#### SUPPLIED RECORDS:
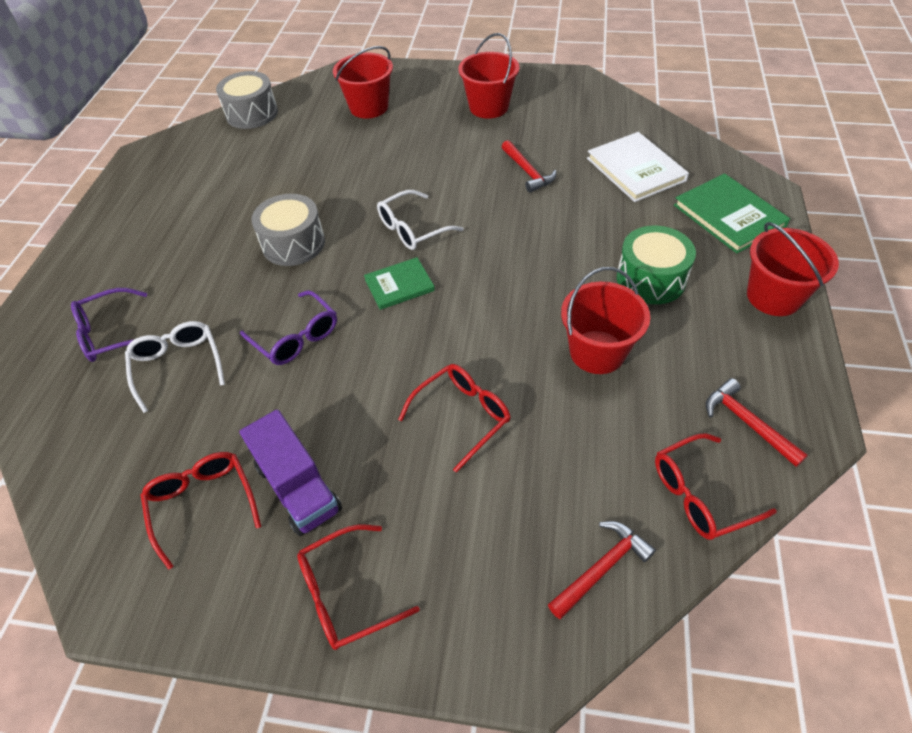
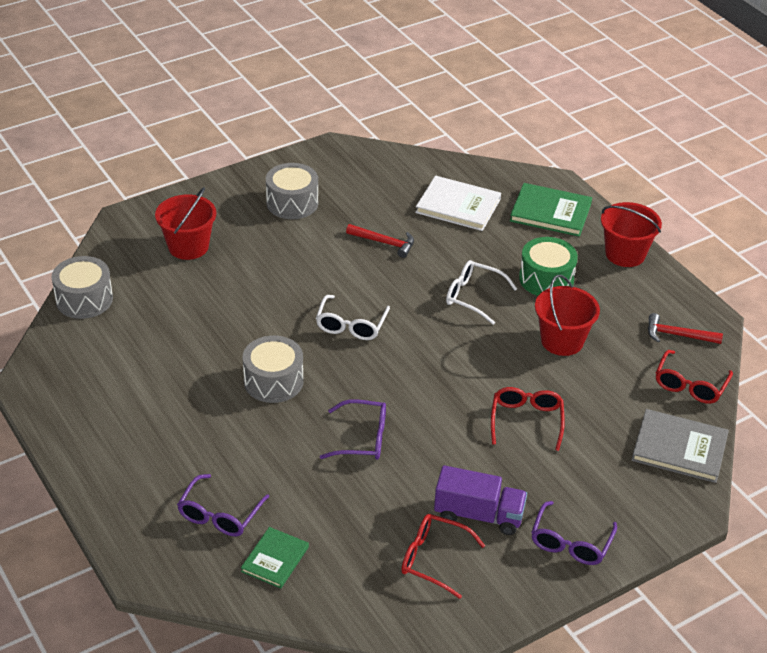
camera: 45 degrees left, 10 degrees down
(178, 365) = (303, 503): white glasses -> white glasses (473, 296)
(346, 594) = (570, 543): red glasses -> purple glasses
(399, 285) = (390, 368): green book -> green book (275, 559)
(488, 107) = (292, 203): red bucket -> grey drum
(601, 568) = (679, 448): red hammer -> grey book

#### ACTIVITY:
Return only the number of lines in the records above that include the string "book".

#### EXERCISE RESULT:
2